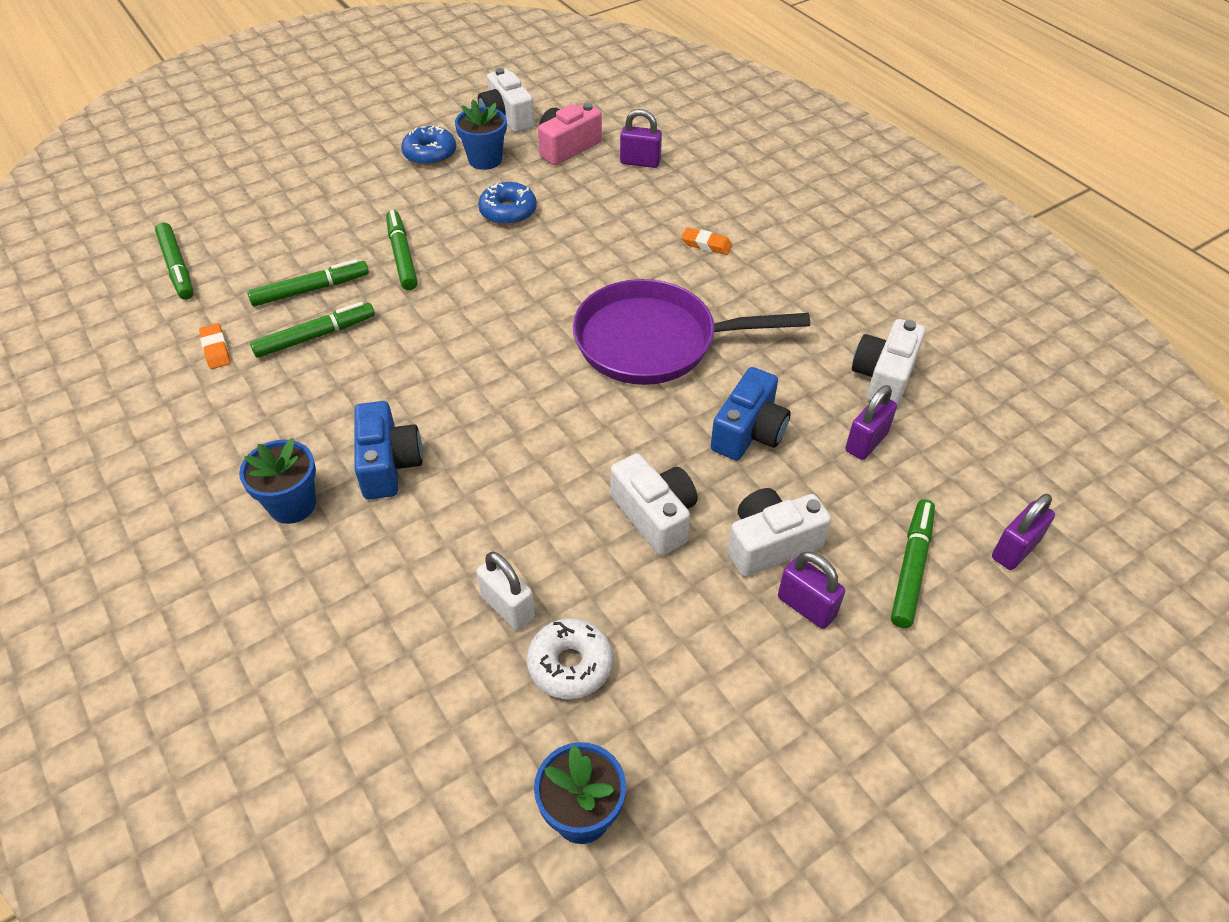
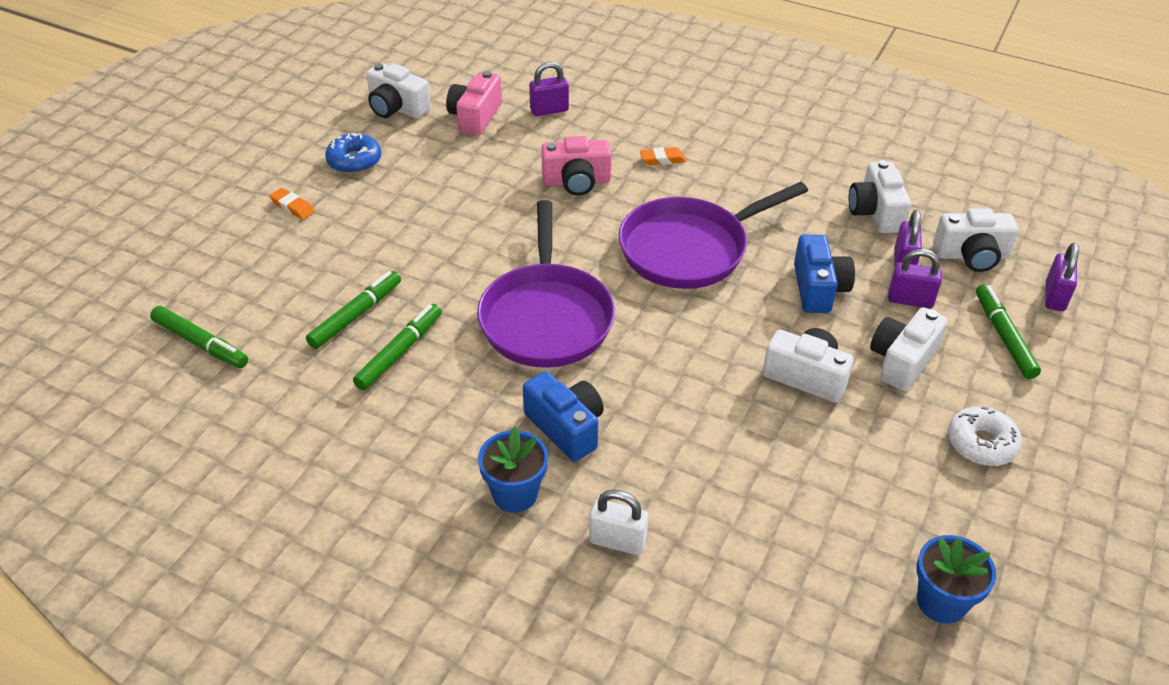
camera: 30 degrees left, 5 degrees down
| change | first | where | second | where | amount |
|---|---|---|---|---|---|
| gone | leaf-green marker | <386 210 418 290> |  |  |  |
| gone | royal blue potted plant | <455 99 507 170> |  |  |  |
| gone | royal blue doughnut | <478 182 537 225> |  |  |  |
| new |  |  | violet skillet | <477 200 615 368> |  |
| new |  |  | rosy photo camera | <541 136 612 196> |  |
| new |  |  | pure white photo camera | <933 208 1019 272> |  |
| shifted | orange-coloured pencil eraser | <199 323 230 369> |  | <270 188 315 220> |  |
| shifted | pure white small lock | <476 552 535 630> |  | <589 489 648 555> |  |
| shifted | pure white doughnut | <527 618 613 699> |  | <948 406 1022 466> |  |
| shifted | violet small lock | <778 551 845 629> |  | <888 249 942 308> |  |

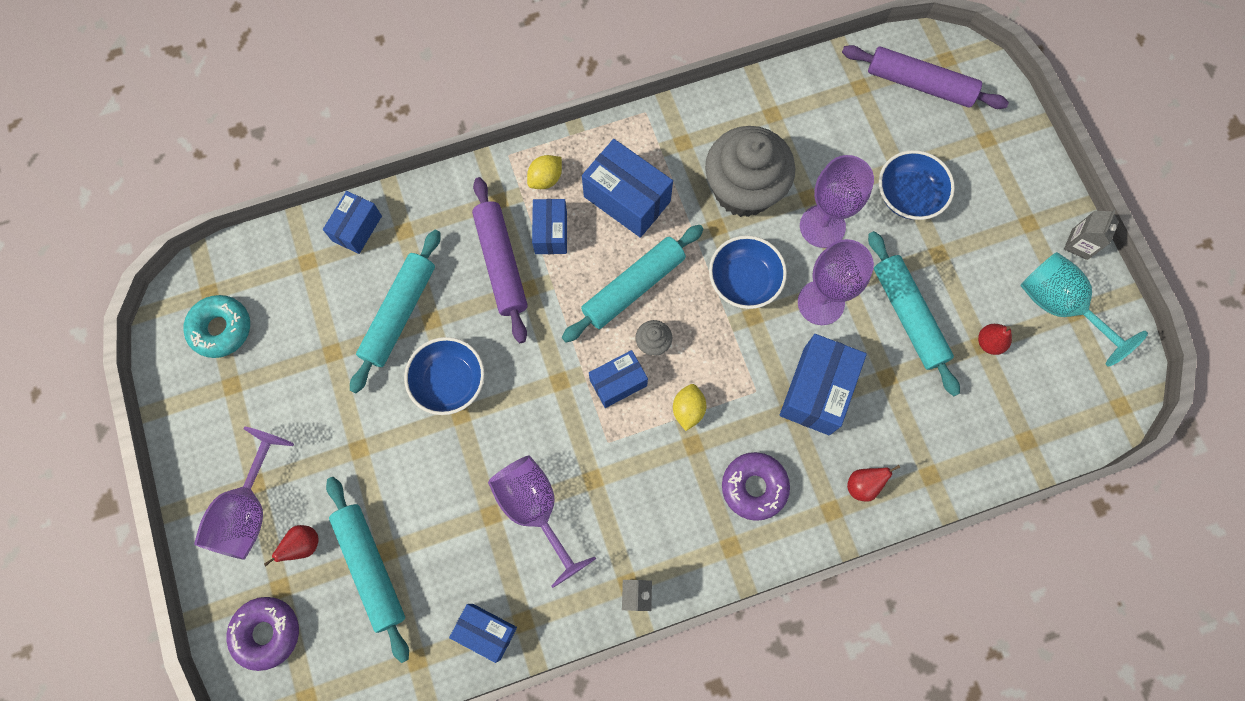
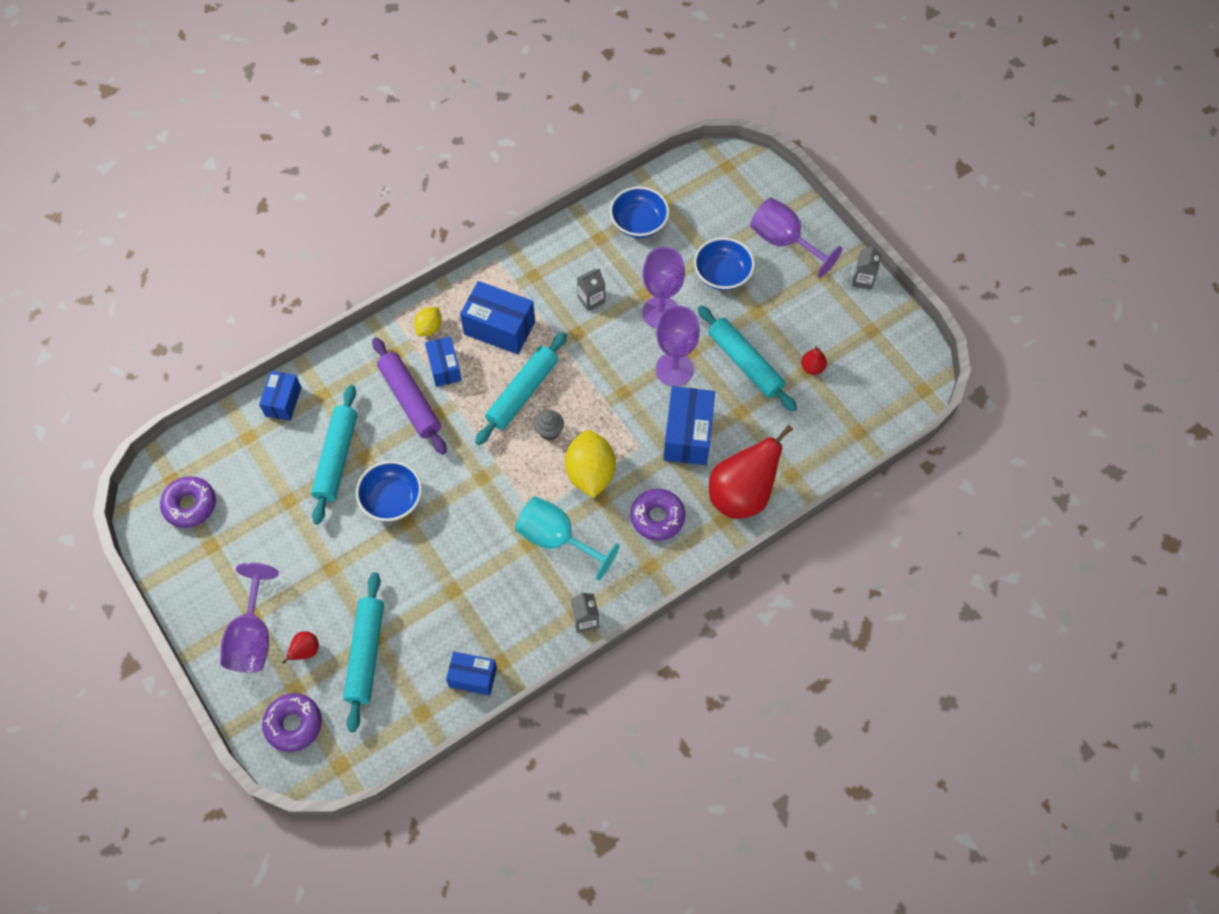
camera: 15 degrees left, 10 degrees down
| change | first | where | second | where | amount |
|---|---|---|---|---|---|
| gone | royal blue package | <589 350 648 408> |  |  |  |
| gone | violet pastry roller | <842 45 1009 109> |  |  |  |
| shifted | violet wine glass | <488 456 596 588> |  | <750 198 842 278> |  |
| shifted | royal blue serving bowl | <709 235 787 309> |  | <610 186 669 238> |  |
| shifted | aqua wine glass | <1020 252 1148 367> |  | <515 496 620 580> |  |
| swapped | gray cupcake | <705 126 795 217> | gray carton | <577 269 605 311> |  |
| repainted | aqua doughnut | <183 295 250 358> | violet doughnut | <160 476 216 528> |  |
| rotated | aqua pastry roller | <326 477 409 663> |  | <343 572 384 732> | 45 degrees clockwise |
| scaled | bright yellow citrus fruit | <673 384 706 431> |  | <565 430 616 498> | x1.86 |
| scaled | scarlet toy pear | <847 465 900 502> |  | <709 425 793 519> | x2.39 |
....................
_Problem to solve_
Every line of the material above that includes the string "photo" is required.

_Answer to this task_
| new |  |  | rosy photo camera | <541 136 612 196> |  |
| new |  |  | pure white photo camera | <933 208 1019 272> |  |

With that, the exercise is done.